• [Data for review]:
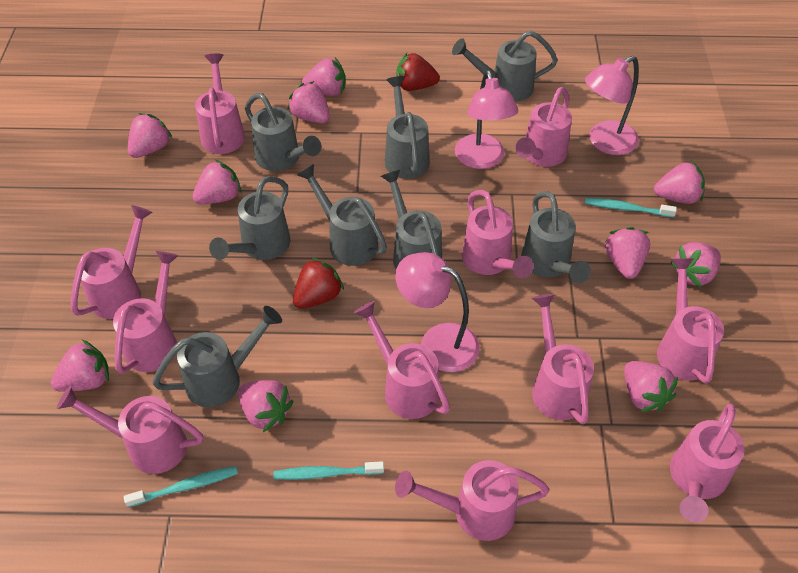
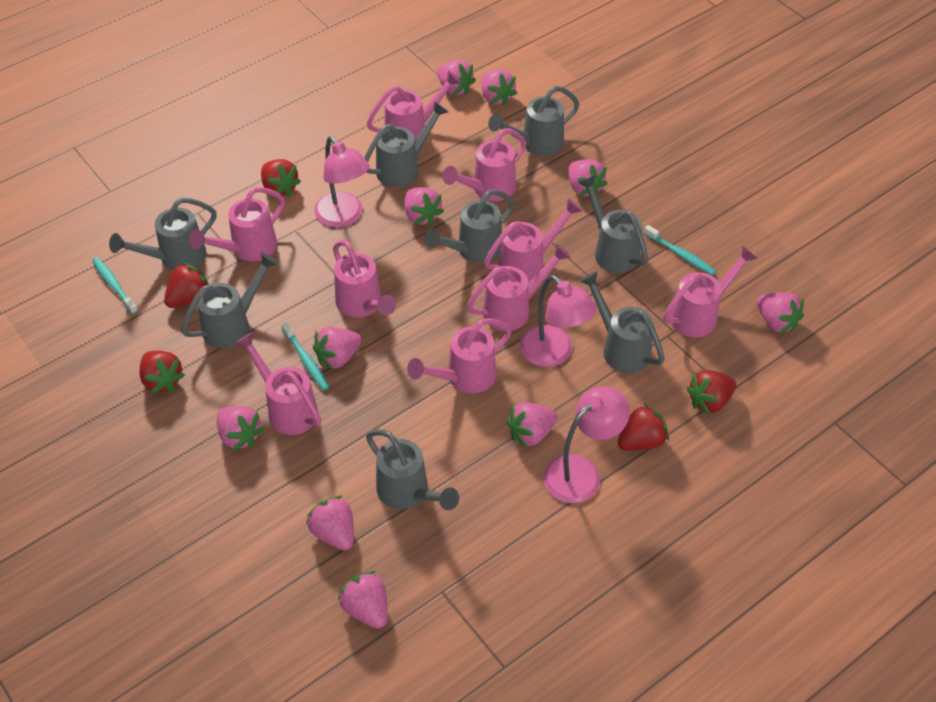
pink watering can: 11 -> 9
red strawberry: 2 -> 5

...

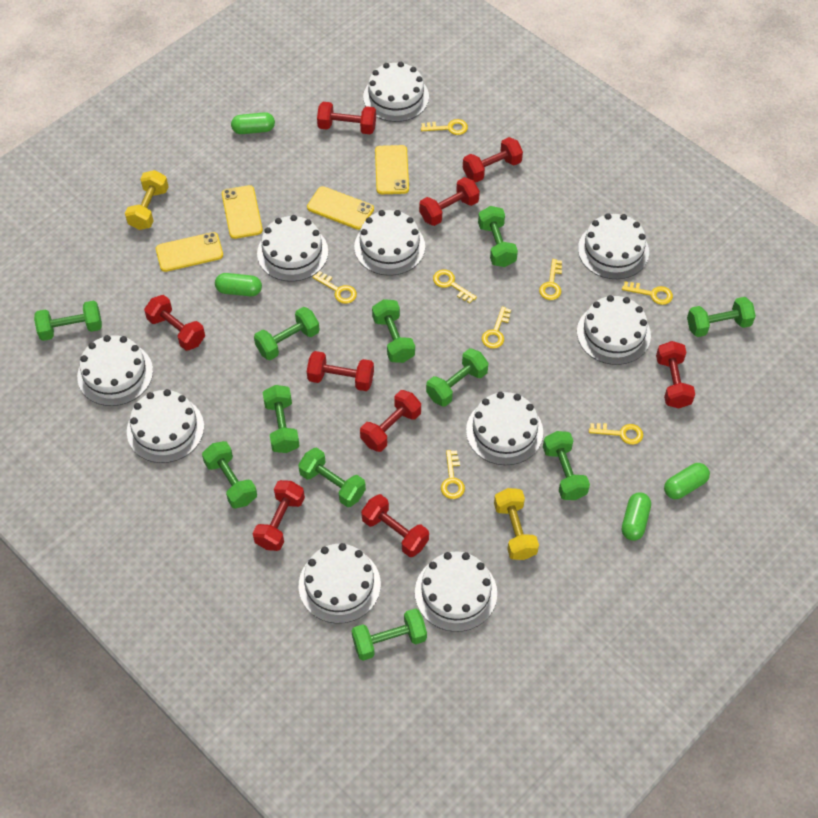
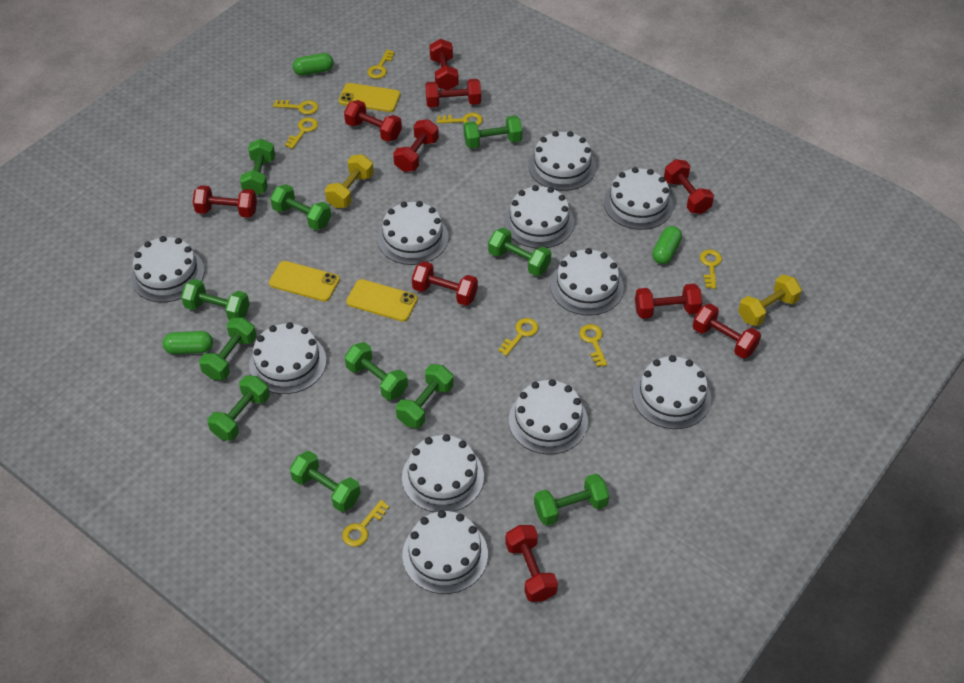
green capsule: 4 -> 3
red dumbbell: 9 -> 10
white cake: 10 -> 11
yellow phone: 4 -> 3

• [Aim of the task]:
In the material above, find the line containing "green capsule: 4 -> 3" and the line containing "yellow phone: 4 -> 3", then write out exactly those two lines and every line between them, and nothing more.

• [Solution to this exercise]:
green capsule: 4 -> 3
red dumbbell: 9 -> 10
white cake: 10 -> 11
yellow phone: 4 -> 3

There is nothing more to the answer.